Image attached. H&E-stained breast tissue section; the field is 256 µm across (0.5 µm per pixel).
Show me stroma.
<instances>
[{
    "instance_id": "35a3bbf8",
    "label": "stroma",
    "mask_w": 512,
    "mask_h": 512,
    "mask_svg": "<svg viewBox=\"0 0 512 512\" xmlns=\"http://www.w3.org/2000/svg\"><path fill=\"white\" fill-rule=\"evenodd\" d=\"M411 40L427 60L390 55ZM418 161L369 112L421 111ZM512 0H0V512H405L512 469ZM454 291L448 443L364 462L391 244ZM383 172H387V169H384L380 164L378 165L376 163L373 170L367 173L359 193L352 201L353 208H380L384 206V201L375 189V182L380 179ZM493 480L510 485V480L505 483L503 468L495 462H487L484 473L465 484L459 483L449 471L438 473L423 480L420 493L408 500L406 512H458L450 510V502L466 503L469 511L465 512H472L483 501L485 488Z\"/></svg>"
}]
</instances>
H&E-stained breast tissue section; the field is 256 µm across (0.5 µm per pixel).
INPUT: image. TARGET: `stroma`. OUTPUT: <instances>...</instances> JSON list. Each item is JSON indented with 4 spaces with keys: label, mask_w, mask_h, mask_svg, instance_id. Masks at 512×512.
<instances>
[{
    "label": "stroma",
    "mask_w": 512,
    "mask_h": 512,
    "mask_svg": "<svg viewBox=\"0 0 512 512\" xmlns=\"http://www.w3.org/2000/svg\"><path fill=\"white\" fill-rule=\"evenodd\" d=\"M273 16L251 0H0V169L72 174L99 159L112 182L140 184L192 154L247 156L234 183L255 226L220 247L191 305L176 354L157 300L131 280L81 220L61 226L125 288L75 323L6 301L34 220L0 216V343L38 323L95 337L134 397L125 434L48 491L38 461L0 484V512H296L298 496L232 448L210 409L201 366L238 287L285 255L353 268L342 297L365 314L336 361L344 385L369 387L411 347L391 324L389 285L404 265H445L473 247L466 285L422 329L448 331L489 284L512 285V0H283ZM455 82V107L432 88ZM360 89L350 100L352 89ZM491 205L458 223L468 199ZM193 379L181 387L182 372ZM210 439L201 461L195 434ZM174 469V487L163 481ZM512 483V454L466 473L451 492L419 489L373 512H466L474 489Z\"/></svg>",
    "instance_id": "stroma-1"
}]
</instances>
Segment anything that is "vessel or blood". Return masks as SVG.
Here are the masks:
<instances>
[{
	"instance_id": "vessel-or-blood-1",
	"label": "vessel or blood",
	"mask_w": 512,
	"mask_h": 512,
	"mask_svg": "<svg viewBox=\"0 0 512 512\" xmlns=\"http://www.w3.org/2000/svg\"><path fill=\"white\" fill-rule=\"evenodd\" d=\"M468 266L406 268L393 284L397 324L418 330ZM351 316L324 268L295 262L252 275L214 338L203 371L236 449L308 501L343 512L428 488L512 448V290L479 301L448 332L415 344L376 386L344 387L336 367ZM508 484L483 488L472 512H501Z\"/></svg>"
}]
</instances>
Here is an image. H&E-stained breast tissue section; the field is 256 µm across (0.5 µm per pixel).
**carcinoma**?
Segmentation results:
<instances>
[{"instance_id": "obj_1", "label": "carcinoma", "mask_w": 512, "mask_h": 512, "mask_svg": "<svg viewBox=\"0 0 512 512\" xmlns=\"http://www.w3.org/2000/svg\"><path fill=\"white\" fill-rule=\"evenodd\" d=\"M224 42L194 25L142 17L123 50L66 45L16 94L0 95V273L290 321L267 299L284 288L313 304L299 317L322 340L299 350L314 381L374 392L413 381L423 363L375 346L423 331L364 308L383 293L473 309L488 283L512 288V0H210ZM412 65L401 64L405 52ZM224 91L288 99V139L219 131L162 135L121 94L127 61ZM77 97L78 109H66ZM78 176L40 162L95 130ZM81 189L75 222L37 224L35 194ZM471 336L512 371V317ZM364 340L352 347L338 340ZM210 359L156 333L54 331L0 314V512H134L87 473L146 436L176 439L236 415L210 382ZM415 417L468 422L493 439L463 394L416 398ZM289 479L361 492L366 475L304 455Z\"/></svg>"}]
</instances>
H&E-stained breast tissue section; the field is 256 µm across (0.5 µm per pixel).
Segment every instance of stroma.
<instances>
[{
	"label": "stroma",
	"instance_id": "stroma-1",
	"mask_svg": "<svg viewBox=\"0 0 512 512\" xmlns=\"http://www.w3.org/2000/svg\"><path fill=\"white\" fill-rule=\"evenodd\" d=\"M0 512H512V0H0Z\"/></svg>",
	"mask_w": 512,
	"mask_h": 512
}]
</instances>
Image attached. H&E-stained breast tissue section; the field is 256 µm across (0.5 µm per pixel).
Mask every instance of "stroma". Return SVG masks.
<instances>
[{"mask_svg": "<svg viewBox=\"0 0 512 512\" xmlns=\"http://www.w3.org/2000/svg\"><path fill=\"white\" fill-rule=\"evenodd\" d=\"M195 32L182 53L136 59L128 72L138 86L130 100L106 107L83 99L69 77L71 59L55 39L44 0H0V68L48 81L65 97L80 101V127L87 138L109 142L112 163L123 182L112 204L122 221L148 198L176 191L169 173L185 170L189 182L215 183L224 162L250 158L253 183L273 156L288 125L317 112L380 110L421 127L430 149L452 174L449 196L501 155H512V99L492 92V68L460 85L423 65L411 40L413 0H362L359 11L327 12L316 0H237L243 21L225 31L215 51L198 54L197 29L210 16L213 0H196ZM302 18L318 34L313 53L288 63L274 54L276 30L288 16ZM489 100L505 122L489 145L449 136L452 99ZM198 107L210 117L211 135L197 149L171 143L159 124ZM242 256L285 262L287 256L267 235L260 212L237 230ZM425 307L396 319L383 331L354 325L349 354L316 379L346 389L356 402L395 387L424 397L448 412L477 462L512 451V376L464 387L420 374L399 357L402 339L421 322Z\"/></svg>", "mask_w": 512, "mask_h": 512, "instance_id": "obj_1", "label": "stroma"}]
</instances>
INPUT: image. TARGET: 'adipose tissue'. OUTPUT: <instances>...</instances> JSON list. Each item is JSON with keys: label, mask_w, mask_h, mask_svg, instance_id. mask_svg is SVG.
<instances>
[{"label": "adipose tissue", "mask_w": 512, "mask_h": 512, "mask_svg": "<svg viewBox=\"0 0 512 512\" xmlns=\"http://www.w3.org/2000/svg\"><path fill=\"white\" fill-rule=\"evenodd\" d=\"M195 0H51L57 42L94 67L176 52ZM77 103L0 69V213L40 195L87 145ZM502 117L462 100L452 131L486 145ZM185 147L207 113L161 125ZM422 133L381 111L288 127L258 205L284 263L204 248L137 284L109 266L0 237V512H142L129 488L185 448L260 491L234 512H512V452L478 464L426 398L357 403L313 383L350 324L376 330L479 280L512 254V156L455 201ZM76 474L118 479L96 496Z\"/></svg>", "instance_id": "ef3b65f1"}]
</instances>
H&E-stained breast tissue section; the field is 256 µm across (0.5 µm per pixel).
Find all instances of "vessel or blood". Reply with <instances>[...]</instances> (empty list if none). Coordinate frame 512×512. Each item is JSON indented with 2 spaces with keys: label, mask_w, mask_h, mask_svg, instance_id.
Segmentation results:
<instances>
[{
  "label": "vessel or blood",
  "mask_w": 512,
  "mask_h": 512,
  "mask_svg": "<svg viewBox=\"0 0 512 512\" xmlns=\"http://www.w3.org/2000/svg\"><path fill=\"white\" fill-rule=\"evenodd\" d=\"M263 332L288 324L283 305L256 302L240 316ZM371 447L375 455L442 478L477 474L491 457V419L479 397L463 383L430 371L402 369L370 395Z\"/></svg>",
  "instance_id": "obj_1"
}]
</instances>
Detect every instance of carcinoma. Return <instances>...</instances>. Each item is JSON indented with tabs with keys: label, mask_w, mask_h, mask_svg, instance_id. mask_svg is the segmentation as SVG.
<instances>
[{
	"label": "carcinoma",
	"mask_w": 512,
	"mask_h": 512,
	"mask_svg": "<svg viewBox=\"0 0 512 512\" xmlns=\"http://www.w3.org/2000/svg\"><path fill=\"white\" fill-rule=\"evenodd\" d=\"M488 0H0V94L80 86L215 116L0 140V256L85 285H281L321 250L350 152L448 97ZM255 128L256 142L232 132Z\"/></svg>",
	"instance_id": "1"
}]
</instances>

■ ■ ■ ■

▶ _Task brief_
Transcribe, exactly and exclusively, the run of lines that opens with the line bearing "Segment anything that" and closes with the line bearing "Here is an image.".

▶ _Complete output_
Segment anything that is "vessel or blood". Return masks as SVG.
Here are the masks:
<instances>
[{
	"instance_id": "vessel-or-blood-1",
	"label": "vessel or blood",
	"mask_w": 512,
	"mask_h": 512,
	"mask_svg": "<svg viewBox=\"0 0 512 512\" xmlns=\"http://www.w3.org/2000/svg\"><path fill=\"white\" fill-rule=\"evenodd\" d=\"M468 266L406 268L393 284L397 324L418 330ZM351 316L324 268L295 262L252 275L214 338L203 371L236 449L308 501L343 512L428 488L512 448V290L479 301L448 332L415 344L376 386L344 387L336 367ZM508 484L483 488L472 512H501Z\"/></svg>"
}]
</instances>
Here is an image. H&E-stained breast tissue section; the field is 256 µm across (0.5 µm per pixel).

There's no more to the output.